Dataset records:

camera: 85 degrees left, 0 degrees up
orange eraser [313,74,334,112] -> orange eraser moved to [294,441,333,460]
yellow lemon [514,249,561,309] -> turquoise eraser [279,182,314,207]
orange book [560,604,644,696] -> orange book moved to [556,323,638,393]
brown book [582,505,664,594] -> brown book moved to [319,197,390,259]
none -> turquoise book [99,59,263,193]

...

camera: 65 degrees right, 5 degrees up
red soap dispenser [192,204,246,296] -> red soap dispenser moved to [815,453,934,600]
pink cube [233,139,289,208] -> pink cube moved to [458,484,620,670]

Work instructions:
The reply should consist solely of the number of lines in the records that include "turquoise".

Solution to this task:
2